▶ [Your instructions] In the records below, some lines contain the word "brown". Copy each of them.

▶ [Data supplied]
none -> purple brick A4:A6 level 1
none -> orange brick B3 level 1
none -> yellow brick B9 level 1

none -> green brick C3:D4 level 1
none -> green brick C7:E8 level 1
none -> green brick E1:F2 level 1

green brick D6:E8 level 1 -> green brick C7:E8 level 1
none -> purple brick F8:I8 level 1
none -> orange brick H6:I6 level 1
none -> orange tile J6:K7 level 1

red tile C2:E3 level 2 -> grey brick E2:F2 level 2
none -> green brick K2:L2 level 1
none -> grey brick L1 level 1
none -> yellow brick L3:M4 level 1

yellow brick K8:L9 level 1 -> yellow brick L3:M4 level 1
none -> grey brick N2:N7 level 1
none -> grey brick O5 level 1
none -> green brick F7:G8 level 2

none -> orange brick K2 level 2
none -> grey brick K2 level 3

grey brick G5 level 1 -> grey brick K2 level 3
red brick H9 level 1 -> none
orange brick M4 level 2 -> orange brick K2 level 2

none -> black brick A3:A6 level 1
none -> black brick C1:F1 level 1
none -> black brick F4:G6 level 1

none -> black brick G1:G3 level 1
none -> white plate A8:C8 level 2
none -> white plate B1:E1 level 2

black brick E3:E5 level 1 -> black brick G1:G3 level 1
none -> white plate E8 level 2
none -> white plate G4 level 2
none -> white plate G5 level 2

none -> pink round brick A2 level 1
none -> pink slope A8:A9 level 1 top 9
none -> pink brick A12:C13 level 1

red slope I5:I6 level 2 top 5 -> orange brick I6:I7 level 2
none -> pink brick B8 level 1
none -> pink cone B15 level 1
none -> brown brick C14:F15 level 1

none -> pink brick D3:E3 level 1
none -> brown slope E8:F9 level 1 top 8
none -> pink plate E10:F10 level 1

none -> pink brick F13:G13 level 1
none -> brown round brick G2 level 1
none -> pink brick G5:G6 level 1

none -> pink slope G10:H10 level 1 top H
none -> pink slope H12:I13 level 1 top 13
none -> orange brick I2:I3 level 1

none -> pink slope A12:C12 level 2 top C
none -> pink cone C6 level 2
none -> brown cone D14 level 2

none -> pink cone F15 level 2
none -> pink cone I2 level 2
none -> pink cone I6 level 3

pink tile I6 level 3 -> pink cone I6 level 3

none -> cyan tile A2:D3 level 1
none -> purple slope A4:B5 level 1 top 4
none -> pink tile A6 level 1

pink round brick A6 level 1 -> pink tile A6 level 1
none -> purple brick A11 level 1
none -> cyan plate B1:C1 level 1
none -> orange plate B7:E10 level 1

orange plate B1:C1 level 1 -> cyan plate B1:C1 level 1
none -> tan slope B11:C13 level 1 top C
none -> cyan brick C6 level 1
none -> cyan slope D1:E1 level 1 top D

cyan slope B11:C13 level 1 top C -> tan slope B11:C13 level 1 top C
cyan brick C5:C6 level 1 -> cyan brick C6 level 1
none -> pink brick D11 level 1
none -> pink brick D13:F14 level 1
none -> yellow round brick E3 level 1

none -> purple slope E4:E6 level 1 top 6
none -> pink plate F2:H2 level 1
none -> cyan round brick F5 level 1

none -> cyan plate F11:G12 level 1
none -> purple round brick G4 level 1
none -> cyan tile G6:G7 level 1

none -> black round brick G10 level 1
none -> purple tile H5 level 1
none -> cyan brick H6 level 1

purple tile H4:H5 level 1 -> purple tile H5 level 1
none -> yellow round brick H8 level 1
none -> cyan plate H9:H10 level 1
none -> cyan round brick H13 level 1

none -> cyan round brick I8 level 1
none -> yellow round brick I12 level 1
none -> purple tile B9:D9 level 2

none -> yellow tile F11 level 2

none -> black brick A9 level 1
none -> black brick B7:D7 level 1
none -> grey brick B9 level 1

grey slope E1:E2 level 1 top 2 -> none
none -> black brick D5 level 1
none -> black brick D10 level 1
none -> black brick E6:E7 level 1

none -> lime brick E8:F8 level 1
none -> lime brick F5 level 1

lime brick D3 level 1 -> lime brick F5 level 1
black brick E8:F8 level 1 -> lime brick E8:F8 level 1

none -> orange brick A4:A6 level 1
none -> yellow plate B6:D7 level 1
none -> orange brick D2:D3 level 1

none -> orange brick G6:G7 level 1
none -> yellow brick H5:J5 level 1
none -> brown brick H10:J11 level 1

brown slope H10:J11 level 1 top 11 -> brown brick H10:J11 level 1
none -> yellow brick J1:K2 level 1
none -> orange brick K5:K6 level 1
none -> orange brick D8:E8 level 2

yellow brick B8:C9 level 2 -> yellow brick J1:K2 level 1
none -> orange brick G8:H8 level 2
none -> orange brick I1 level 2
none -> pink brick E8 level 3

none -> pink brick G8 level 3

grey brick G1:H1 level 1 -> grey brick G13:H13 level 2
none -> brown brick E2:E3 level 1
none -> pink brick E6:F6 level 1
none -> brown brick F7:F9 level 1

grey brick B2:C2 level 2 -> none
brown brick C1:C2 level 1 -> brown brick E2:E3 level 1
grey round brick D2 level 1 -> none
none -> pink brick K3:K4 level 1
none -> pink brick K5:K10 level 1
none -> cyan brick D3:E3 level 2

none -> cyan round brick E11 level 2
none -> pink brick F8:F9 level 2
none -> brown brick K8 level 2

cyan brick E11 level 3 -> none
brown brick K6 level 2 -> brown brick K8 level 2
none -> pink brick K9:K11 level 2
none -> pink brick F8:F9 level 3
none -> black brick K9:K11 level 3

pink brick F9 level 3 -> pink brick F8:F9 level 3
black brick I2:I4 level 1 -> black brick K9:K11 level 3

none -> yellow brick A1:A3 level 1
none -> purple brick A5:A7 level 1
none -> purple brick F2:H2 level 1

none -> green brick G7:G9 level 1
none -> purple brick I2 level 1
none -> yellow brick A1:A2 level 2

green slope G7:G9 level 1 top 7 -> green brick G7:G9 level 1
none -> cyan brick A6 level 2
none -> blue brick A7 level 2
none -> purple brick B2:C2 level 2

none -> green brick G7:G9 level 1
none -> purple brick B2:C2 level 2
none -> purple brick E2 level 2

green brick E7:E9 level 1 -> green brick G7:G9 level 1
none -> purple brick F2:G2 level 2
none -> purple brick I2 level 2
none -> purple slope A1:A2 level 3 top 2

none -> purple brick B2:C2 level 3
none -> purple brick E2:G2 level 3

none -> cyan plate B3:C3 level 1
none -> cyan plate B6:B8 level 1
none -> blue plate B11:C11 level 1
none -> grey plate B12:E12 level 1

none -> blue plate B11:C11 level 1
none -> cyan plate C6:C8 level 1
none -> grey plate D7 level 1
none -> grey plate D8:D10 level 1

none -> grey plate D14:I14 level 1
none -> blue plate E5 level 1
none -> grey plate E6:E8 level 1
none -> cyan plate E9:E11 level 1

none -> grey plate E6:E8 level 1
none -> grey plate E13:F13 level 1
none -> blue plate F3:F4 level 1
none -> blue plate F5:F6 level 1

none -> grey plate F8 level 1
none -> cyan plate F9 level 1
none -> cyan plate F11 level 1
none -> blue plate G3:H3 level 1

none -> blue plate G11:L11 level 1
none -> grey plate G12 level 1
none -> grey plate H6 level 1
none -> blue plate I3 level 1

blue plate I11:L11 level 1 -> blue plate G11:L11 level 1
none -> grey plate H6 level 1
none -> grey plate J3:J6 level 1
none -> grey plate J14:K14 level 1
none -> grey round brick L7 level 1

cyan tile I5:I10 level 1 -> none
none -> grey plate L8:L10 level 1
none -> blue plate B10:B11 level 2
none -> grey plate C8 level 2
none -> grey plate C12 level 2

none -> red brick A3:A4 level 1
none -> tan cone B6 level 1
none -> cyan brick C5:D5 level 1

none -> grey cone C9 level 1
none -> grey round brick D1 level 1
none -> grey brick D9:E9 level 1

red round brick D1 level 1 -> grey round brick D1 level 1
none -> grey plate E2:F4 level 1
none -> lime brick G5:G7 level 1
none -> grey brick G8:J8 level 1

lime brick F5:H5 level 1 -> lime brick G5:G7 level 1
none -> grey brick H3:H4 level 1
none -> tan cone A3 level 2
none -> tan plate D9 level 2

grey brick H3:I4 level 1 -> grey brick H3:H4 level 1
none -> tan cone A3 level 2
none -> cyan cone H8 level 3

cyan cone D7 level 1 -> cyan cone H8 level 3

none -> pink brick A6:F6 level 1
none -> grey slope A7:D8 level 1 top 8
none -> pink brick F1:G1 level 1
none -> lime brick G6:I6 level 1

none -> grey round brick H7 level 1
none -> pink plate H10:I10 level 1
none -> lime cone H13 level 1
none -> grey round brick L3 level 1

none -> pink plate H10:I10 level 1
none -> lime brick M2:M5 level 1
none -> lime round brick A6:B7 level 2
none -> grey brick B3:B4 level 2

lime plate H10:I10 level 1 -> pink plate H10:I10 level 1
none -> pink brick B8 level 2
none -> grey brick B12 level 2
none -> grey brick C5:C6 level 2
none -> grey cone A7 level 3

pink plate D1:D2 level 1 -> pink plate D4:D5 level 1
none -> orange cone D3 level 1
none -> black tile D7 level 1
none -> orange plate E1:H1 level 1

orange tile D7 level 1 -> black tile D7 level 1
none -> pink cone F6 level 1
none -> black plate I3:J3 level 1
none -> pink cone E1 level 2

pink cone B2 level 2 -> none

▶ [Task output]
none -> brown brick C14:F15 level 1
none -> brown slope E8:F9 level 1 top 8
none -> brown round brick G2 level 1
none -> brown cone D14 level 2
none -> brown brick H10:J11 level 1
brown slope H10:J11 level 1 top 11 -> brown brick H10:J11 level 1
none -> brown brick E2:E3 level 1
none -> brown brick F7:F9 level 1
brown brick C1:C2 level 1 -> brown brick E2:E3 level 1
none -> brown brick K8 level 2
brown brick K6 level 2 -> brown brick K8 level 2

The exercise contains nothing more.